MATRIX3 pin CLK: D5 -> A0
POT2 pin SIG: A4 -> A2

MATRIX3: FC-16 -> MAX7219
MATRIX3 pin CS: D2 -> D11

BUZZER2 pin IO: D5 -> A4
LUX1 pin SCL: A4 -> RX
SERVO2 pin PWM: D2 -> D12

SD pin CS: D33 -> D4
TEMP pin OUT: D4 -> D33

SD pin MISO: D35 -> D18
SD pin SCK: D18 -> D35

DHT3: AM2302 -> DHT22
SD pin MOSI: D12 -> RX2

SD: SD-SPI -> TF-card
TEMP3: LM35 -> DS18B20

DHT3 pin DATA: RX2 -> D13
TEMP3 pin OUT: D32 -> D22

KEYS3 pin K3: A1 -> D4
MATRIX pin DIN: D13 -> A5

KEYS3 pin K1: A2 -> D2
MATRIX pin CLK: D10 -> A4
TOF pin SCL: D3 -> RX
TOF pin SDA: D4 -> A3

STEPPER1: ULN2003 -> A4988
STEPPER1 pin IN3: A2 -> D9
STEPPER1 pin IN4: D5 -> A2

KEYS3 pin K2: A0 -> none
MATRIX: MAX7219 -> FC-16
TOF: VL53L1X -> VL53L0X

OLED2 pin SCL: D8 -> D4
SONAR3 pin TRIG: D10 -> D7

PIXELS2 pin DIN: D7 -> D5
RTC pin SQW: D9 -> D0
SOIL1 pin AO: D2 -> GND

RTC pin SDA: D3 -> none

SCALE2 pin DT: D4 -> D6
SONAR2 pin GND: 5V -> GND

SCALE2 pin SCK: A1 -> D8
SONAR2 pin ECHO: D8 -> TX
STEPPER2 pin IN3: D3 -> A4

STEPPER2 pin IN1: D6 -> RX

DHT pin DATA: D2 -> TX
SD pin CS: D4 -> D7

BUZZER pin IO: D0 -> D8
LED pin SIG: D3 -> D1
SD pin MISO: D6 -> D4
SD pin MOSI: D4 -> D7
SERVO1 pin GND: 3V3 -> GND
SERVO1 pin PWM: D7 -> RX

YOUR ASSIGNMENT → Give back precisely the lines above that start at the line containing "MATRIX3: FC-16 -> MAX7219" and end at the line containing "DHT3: AM2302 -> DHT22", inclusive. No other lines belong in the output.

ANSWER FOR THIS EXERCISE →
MATRIX3: FC-16 -> MAX7219
MATRIX3 pin CS: D2 -> D11

BUZZER2 pin IO: D5 -> A4
LUX1 pin SCL: A4 -> RX
SERVO2 pin PWM: D2 -> D12

SD pin CS: D33 -> D4
TEMP pin OUT: D4 -> D33

SD pin MISO: D35 -> D18
SD pin SCK: D18 -> D35

DHT3: AM2302 -> DHT22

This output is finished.